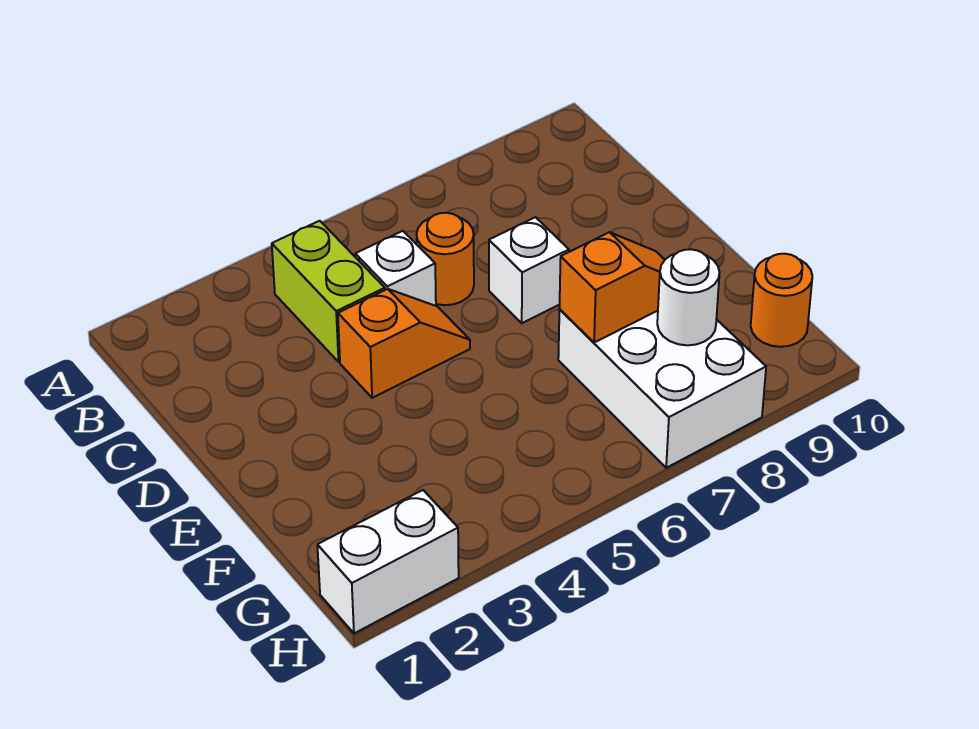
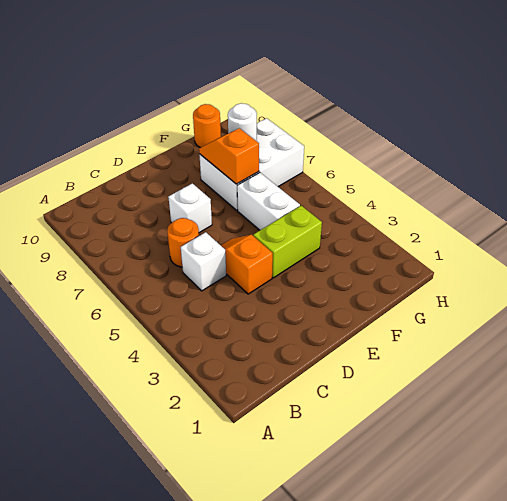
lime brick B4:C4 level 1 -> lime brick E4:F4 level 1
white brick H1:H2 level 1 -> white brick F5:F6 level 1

★ ★ ★ ★ ★

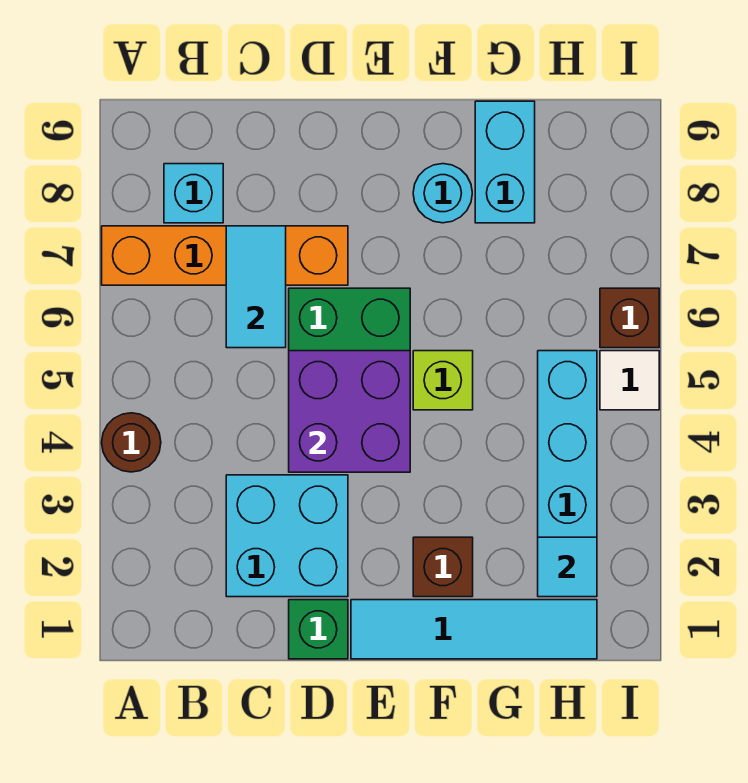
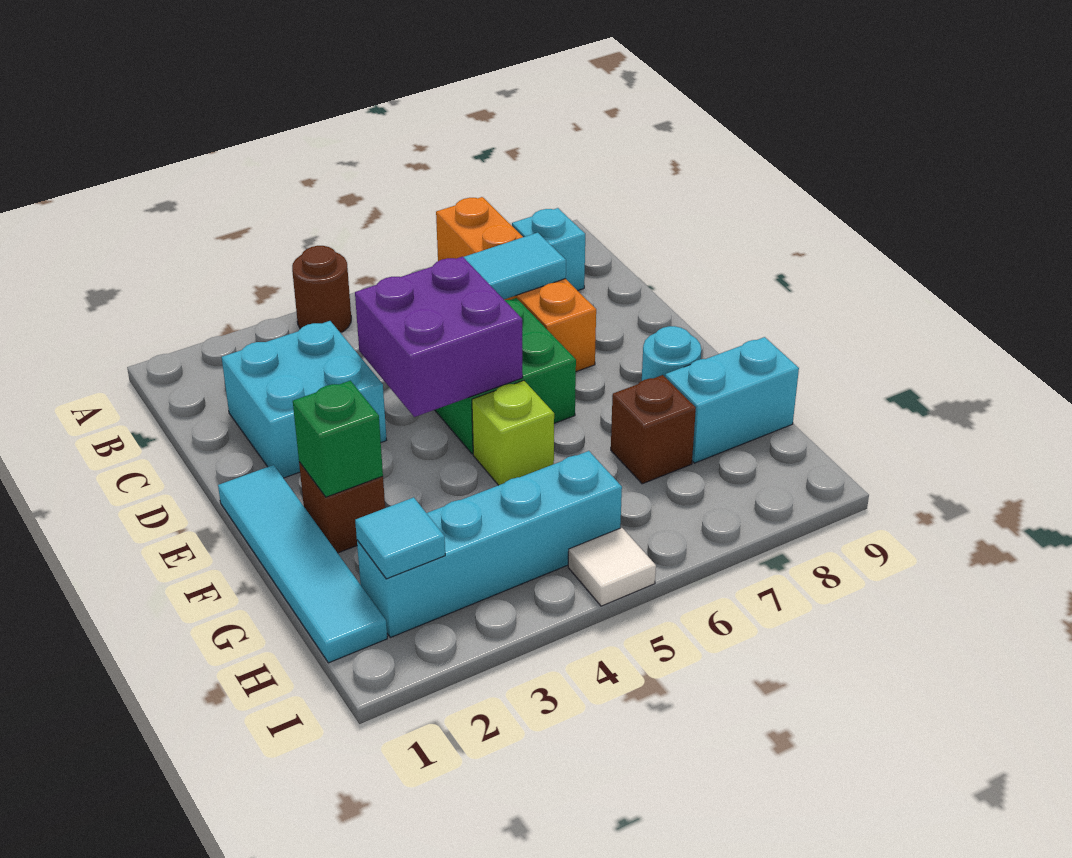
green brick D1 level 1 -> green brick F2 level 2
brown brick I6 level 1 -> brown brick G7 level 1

★ ★ ★ ★ ★

> **Task details**
Take the line above containing "lime brick B4:C4", the line containing "white brick H1:H2", and all lines in between, and copy them exactly without anything else.

> **Solution to this problem**
lime brick B4:C4 level 1 -> lime brick E4:F4 level 1
white brick H1:H2 level 1 -> white brick F5:F6 level 1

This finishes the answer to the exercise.